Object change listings
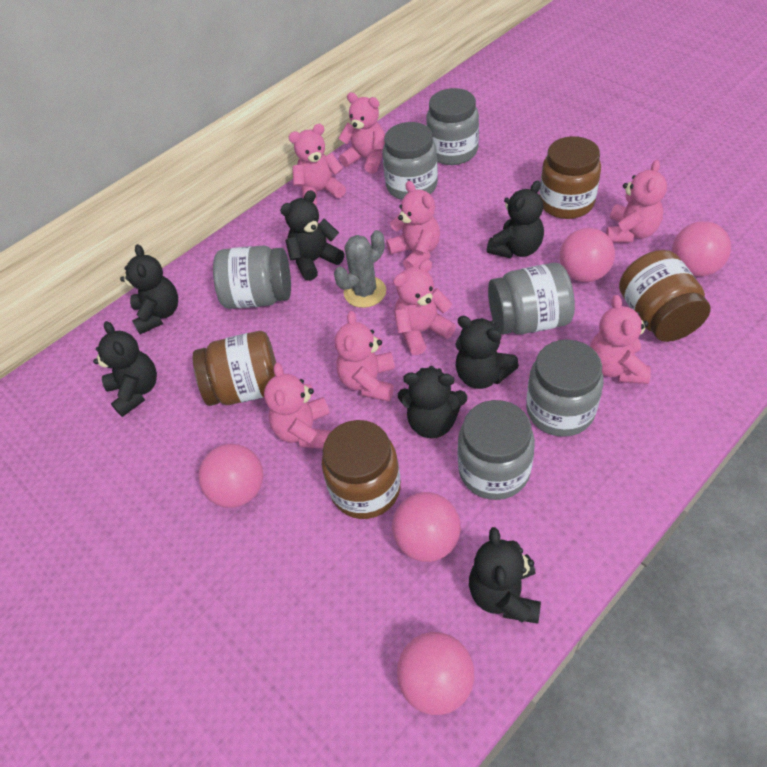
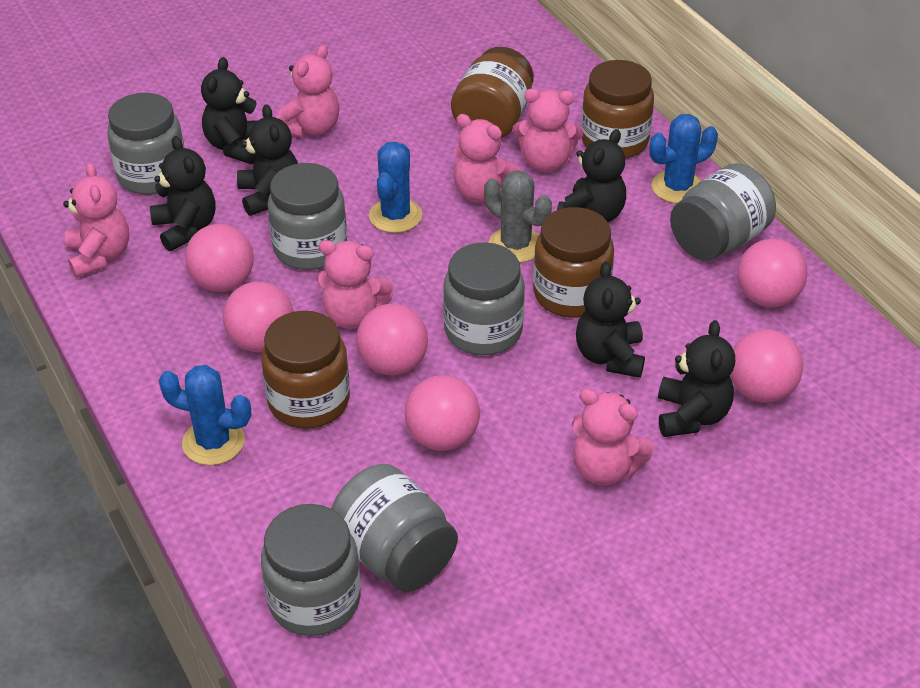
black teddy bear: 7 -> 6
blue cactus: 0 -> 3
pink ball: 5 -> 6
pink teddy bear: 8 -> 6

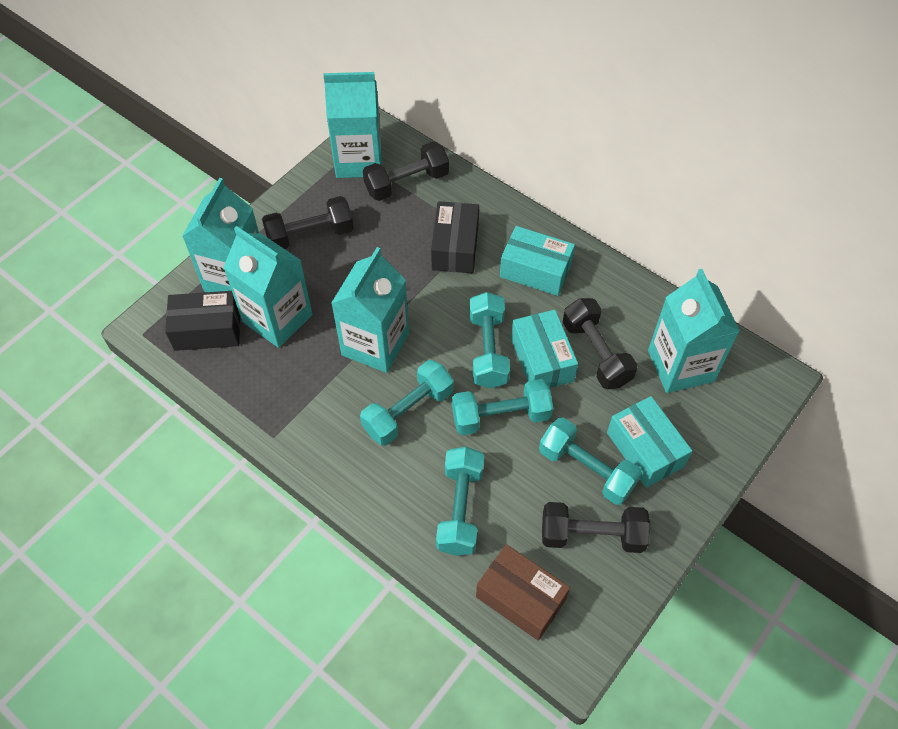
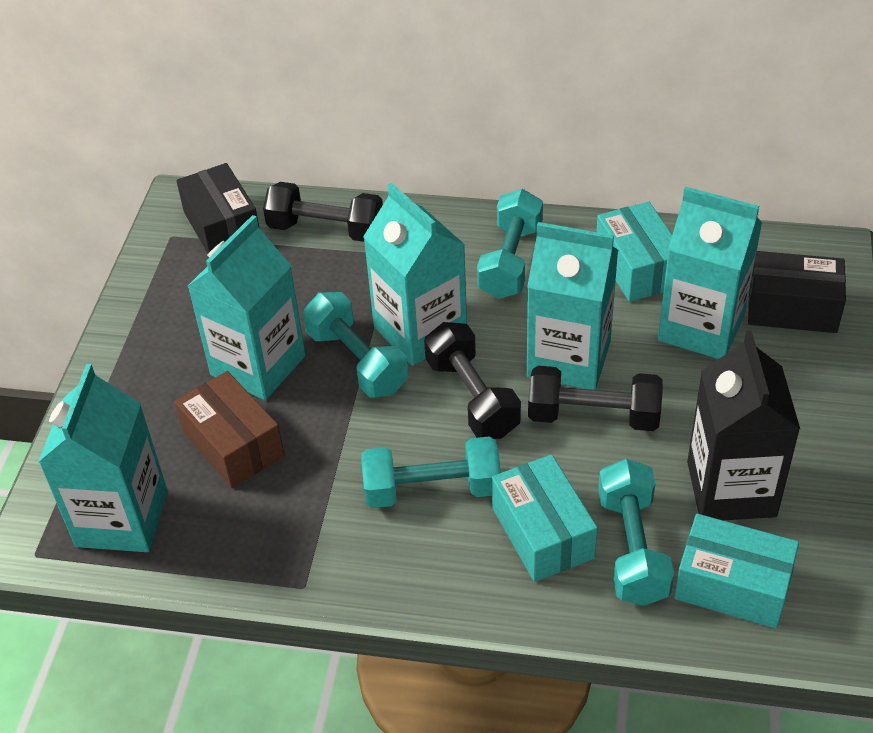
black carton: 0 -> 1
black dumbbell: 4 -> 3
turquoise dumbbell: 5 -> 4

Action item: Go through the data and copy every line that includes "dumbbell".

Your solution:
black dumbbell: 4 -> 3
turquoise dumbbell: 5 -> 4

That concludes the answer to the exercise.